• **EXERCISE DESCRIPTION**: Each record should be reproduced exactly.
*** Block opens ***
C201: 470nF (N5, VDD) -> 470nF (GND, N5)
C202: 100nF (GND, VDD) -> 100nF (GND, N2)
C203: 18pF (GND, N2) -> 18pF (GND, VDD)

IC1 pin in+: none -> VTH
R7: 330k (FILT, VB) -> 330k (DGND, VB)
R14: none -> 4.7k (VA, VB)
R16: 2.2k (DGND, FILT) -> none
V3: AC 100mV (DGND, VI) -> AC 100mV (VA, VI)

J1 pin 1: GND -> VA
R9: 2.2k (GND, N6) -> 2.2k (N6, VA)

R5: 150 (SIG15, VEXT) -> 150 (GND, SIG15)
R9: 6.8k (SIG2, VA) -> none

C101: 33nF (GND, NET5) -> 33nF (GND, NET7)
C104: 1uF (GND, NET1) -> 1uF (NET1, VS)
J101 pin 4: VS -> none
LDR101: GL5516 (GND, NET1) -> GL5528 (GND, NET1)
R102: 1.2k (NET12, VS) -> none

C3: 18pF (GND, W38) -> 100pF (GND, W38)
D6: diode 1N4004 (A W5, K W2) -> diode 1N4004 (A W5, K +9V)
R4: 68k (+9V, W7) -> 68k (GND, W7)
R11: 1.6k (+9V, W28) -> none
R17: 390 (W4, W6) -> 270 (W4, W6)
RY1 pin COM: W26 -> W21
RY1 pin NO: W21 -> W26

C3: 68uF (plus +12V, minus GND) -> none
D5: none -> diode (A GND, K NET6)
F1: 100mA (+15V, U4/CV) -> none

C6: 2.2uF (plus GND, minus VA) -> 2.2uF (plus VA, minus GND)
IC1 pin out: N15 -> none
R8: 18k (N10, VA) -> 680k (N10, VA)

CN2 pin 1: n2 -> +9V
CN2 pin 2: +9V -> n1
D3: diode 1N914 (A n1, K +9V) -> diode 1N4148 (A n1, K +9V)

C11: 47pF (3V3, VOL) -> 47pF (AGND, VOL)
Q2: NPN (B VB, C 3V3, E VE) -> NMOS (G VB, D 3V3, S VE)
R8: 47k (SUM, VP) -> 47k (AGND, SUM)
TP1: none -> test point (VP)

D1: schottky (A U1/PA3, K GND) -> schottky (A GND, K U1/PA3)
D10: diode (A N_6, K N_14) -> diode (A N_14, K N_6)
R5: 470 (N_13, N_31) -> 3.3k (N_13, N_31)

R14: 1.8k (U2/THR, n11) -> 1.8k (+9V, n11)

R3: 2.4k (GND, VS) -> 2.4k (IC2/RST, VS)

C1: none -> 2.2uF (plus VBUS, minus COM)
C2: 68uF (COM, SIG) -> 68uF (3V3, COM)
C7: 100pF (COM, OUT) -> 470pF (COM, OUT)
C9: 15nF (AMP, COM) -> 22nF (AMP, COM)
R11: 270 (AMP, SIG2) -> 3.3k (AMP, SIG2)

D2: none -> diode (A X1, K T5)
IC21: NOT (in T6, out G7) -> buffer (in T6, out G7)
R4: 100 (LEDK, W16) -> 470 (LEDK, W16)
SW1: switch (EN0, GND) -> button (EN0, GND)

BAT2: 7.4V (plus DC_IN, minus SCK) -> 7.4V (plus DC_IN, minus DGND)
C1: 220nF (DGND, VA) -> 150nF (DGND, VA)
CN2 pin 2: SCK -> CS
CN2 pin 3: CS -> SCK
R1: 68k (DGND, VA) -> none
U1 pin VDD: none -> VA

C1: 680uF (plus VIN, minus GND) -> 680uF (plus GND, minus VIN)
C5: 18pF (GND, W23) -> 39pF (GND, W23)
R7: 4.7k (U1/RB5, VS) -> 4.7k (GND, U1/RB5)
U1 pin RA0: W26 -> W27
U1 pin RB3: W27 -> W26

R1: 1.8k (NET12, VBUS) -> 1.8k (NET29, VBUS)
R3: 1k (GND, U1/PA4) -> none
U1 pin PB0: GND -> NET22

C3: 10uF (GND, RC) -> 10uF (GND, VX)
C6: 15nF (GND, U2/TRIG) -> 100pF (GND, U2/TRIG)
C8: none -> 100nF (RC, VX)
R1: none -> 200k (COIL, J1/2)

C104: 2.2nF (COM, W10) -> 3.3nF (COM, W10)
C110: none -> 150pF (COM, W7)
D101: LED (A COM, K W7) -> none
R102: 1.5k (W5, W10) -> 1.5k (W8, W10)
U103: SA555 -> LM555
*** Block closes ***
• **SOLUTION**:
C201: 470nF (N5, VDD) -> 470nF (GND, N5)
C202: 100nF (GND, VDD) -> 100nF (GND, N2)
C203: 18pF (GND, N2) -> 18pF (GND, VDD)

IC1 pin in+: none -> VTH
R7: 330k (FILT, VB) -> 330k (DGND, VB)
R14: none -> 4.7k (VA, VB)
R16: 2.2k (DGND, FILT) -> none
V3: AC 100mV (DGND, VI) -> AC 100mV (VA, VI)

J1 pin 1: GND -> VA
R9: 2.2k (GND, N6) -> 2.2k (N6, VA)

R5: 150 (SIG15, VEXT) -> 150 (GND, SIG15)
R9: 6.8k (SIG2, VA) -> none

C101: 33nF (GND, NET5) -> 33nF (GND, NET7)
C104: 1uF (GND, NET1) -> 1uF (NET1, VS)
J101 pin 4: VS -> none
LDR101: GL5516 (GND, NET1) -> GL5528 (GND, NET1)
R102: 1.2k (NET12, VS) -> none

C3: 18pF (GND, W38) -> 100pF (GND, W38)
D6: diode 1N4004 (A W5, K W2) -> diode 1N4004 (A W5, K +9V)
R4: 68k (+9V, W7) -> 68k (GND, W7)
R11: 1.6k (+9V, W28) -> none
R17: 390 (W4, W6) -> 270 (W4, W6)
RY1 pin COM: W26 -> W21
RY1 pin NO: W21 -> W26

C3: 68uF (plus +12V, minus GND) -> none
D5: none -> diode (A GND, K NET6)
F1: 100mA (+15V, U4/CV) -> none

C6: 2.2uF (plus GND, minus VA) -> 2.2uF (plus VA, minus GND)
IC1 pin out: N15 -> none
R8: 18k (N10, VA) -> 680k (N10, VA)

CN2 pin 1: n2 -> +9V
CN2 pin 2: +9V -> n1
D3: diode 1N914 (A n1, K +9V) -> diode 1N4148 (A n1, K +9V)

C11: 47pF (3V3, VOL) -> 47pF (AGND, VOL)
Q2: NPN (B VB, C 3V3, E VE) -> NMOS (G VB, D 3V3, S VE)
R8: 47k (SUM, VP) -> 47k (AGND, SUM)
TP1: none -> test point (VP)

D1: schottky (A U1/PA3, K GND) -> schottky (A GND, K U1/PA3)
D10: diode (A N_6, K N_14) -> diode (A N_14, K N_6)
R5: 470 (N_13, N_31) -> 3.3k (N_13, N_31)

R14: 1.8k (U2/THR, n11) -> 1.8k (+9V, n11)

R3: 2.4k (GND, VS) -> 2.4k (IC2/RST, VS)

C1: none -> 2.2uF (plus VBUS, minus COM)
C2: 68uF (COM, SIG) -> 68uF (3V3, COM)
C7: 100pF (COM, OUT) -> 470pF (COM, OUT)
C9: 15nF (AMP, COM) -> 22nF (AMP, COM)
R11: 270 (AMP, SIG2) -> 3.3k (AMP, SIG2)

D2: none -> diode (A X1, K T5)
IC21: NOT (in T6, out G7) -> buffer (in T6, out G7)
R4: 100 (LEDK, W16) -> 470 (LEDK, W16)
SW1: switch (EN0, GND) -> button (EN0, GND)

BAT2: 7.4V (plus DC_IN, minus SCK) -> 7.4V (plus DC_IN, minus DGND)
C1: 220nF (DGND, VA) -> 150nF (DGND, VA)
CN2 pin 2: SCK -> CS
CN2 pin 3: CS -> SCK
R1: 68k (DGND, VA) -> none
U1 pin VDD: none -> VA

C1: 680uF (plus VIN, minus GND) -> 680uF (plus GND, minus VIN)
C5: 18pF (GND, W23) -> 39pF (GND, W23)
R7: 4.7k (U1/RB5, VS) -> 4.7k (GND, U1/RB5)
U1 pin RA0: W26 -> W27
U1 pin RB3: W27 -> W26

R1: 1.8k (NET12, VBUS) -> 1.8k (NET29, VBUS)
R3: 1k (GND, U1/PA4) -> none
U1 pin PB0: GND -> NET22

C3: 10uF (GND, RC) -> 10uF (GND, VX)
C6: 15nF (GND, U2/TRIG) -> 100pF (GND, U2/TRIG)
C8: none -> 100nF (RC, VX)
R1: none -> 200k (COIL, J1/2)

C104: 2.2nF (COM, W10) -> 3.3nF (COM, W10)
C110: none -> 150pF (COM, W7)
D101: LED (A COM, K W7) -> none
R102: 1.5k (W5, W10) -> 1.5k (W8, W10)
U103: SA555 -> LM555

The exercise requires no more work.